» **What the task asks**
The entries shown next need to be written again word for word.

[Scene edit records]
--- --- ---

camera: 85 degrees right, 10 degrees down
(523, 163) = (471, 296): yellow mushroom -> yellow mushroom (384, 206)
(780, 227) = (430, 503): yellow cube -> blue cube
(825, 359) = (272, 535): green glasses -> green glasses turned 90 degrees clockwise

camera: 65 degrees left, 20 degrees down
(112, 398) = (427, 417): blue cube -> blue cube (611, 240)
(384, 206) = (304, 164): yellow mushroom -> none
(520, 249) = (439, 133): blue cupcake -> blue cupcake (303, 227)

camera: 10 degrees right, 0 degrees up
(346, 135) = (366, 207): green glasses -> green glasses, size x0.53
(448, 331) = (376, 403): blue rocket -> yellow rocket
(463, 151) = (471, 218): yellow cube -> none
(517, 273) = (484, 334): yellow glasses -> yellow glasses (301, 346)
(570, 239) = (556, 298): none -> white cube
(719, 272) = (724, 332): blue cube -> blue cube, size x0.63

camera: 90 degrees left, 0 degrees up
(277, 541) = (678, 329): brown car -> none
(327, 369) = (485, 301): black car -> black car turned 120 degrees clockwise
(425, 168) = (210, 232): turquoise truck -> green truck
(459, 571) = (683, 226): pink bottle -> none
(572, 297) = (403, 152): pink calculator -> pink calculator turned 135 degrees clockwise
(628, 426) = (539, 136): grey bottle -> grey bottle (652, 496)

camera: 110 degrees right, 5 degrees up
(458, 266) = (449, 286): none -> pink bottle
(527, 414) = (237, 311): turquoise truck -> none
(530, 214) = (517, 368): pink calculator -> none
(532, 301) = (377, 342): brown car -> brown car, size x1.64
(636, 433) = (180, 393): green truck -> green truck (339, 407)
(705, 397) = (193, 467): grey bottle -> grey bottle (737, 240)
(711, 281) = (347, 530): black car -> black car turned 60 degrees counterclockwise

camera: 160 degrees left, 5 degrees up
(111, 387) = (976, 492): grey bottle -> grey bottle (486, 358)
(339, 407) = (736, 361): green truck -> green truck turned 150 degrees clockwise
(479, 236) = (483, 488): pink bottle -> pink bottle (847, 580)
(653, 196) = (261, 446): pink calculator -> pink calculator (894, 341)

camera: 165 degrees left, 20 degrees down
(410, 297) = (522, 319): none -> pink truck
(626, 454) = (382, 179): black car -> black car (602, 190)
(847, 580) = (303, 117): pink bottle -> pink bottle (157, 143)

--- --- ---

» **Result**
camera: 85 degrees right, 10 degrees down
(523, 163) = (471, 296): yellow mushroom -> yellow mushroom (384, 206)
(780, 227) = (430, 503): yellow cube -> blue cube
(825, 359) = (272, 535): green glasses -> green glasses turned 90 degrees clockwise

camera: 65 degrees left, 20 degrees down
(112, 398) = (427, 417): blue cube -> blue cube (611, 240)
(384, 206) = (304, 164): yellow mushroom -> none
(520, 249) = (439, 133): blue cupcake -> blue cupcake (303, 227)

camera: 10 degrees right, 0 degrees up
(346, 135) = (366, 207): green glasses -> green glasses, size x0.53
(448, 331) = (376, 403): blue rocket -> yellow rocket
(463, 151) = (471, 218): yellow cube -> none
(517, 273) = (484, 334): yellow glasses -> yellow glasses (301, 346)
(570, 239) = (556, 298): none -> white cube
(719, 272) = (724, 332): blue cube -> blue cube, size x0.63

camera: 90 degrees left, 0 degrees up
(277, 541) = (678, 329): brown car -> none
(327, 369) = (485, 301): black car -> black car turned 120 degrees clockwise
(425, 168) = (210, 232): turquoise truck -> green truck
(459, 571) = (683, 226): pink bottle -> none
(572, 297) = (403, 152): pink calculator -> pink calculator turned 135 degrees clockwise
(628, 426) = (539, 136): grey bottle -> grey bottle (652, 496)

camera: 110 degrees right, 5 degrees up
(458, 266) = (449, 286): none -> pink bottle
(527, 414) = (237, 311): turquoise truck -> none
(530, 214) = (517, 368): pink calculator -> none
(532, 301) = (377, 342): brown car -> brown car, size x1.64
(636, 433) = (180, 393): green truck -> green truck (339, 407)
(705, 397) = (193, 467): grey bottle -> grey bottle (737, 240)
(711, 281) = (347, 530): black car -> black car turned 60 degrees counterclockwise

camera: 160 degrees left, 5 degrees up
(111, 387) = (976, 492): grey bottle -> grey bottle (486, 358)
(339, 407) = (736, 361): green truck -> green truck turned 150 degrees clockwise
(479, 236) = (483, 488): pink bottle -> pink bottle (847, 580)
(653, 196) = (261, 446): pink calculator -> pink calculator (894, 341)

camera: 165 degrees left, 20 degrees down
(410, 297) = (522, 319): none -> pink truck
(626, 454) = (382, 179): black car -> black car (602, 190)
(847, 580) = (303, 117): pink bottle -> pink bottle (157, 143)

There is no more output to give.